*** MATERIAL SHOWN

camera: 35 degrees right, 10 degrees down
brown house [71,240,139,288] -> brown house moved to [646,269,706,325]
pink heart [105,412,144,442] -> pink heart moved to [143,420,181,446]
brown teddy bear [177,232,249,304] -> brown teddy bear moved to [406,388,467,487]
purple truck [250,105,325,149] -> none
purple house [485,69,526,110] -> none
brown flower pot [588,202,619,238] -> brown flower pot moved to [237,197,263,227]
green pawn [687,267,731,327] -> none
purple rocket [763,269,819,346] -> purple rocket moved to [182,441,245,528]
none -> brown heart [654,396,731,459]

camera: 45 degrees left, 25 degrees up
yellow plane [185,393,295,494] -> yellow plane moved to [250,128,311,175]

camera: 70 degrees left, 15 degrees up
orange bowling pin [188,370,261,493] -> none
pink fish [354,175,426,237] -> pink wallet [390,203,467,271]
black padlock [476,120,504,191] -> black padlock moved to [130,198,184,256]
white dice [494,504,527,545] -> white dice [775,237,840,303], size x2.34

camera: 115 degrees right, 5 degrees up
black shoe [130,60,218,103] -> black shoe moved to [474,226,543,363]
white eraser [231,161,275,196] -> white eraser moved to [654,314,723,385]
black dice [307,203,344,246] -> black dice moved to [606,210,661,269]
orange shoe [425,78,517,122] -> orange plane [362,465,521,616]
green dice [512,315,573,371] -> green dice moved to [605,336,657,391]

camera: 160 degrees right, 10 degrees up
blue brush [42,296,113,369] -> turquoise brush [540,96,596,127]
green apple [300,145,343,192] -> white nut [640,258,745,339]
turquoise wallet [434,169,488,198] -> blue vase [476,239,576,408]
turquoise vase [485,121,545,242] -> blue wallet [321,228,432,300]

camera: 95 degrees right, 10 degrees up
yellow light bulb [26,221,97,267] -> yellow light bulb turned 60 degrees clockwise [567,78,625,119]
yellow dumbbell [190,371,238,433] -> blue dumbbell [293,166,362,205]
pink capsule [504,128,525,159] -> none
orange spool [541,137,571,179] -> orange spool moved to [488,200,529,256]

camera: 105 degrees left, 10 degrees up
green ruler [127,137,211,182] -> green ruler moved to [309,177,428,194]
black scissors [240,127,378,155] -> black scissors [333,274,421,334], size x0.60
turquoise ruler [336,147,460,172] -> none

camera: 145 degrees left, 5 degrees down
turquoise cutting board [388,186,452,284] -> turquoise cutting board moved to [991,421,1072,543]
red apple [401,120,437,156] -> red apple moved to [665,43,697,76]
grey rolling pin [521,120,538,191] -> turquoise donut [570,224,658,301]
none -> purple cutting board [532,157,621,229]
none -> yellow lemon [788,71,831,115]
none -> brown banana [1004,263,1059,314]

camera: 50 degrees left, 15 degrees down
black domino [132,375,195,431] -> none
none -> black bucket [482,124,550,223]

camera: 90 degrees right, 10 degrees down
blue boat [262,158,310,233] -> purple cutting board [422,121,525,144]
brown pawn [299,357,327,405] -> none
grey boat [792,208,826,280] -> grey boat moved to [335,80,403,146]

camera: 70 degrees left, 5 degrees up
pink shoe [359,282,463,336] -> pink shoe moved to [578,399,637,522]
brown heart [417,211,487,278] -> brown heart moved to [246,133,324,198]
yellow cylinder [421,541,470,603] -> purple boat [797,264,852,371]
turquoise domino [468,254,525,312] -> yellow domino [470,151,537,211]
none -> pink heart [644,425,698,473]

******

## DIRECTIVE:
Repeat, character for character, the lines of the material above from the line with "camera: 70 degrees left, 15 degrees up" through the line with "blue boat [262,158,310,233]".

## RESPONSE TO THE TASK:
camera: 70 degrees left, 15 degrees up
orange bowling pin [188,370,261,493] -> none
pink fish [354,175,426,237] -> pink wallet [390,203,467,271]
black padlock [476,120,504,191] -> black padlock moved to [130,198,184,256]
white dice [494,504,527,545] -> white dice [775,237,840,303], size x2.34

camera: 115 degrees right, 5 degrees up
black shoe [130,60,218,103] -> black shoe moved to [474,226,543,363]
white eraser [231,161,275,196] -> white eraser moved to [654,314,723,385]
black dice [307,203,344,246] -> black dice moved to [606,210,661,269]
orange shoe [425,78,517,122] -> orange plane [362,465,521,616]
green dice [512,315,573,371] -> green dice moved to [605,336,657,391]

camera: 160 degrees right, 10 degrees up
blue brush [42,296,113,369] -> turquoise brush [540,96,596,127]
green apple [300,145,343,192] -> white nut [640,258,745,339]
turquoise wallet [434,169,488,198] -> blue vase [476,239,576,408]
turquoise vase [485,121,545,242] -> blue wallet [321,228,432,300]

camera: 95 degrees right, 10 degrees up
yellow light bulb [26,221,97,267] -> yellow light bulb turned 60 degrees clockwise [567,78,625,119]
yellow dumbbell [190,371,238,433] -> blue dumbbell [293,166,362,205]
pink capsule [504,128,525,159] -> none
orange spool [541,137,571,179] -> orange spool moved to [488,200,529,256]

camera: 105 degrees left, 10 degrees up
green ruler [127,137,211,182] -> green ruler moved to [309,177,428,194]
black scissors [240,127,378,155] -> black scissors [333,274,421,334], size x0.60
turquoise ruler [336,147,460,172] -> none

camera: 145 degrees left, 5 degrees down
turquoise cutting board [388,186,452,284] -> turquoise cutting board moved to [991,421,1072,543]
red apple [401,120,437,156] -> red apple moved to [665,43,697,76]
grey rolling pin [521,120,538,191] -> turquoise donut [570,224,658,301]
none -> purple cutting board [532,157,621,229]
none -> yellow lemon [788,71,831,115]
none -> brown banana [1004,263,1059,314]

camera: 50 degrees left, 15 degrees down
black domino [132,375,195,431] -> none
none -> black bucket [482,124,550,223]

camera: 90 degrees right, 10 degrees down
blue boat [262,158,310,233] -> purple cutting board [422,121,525,144]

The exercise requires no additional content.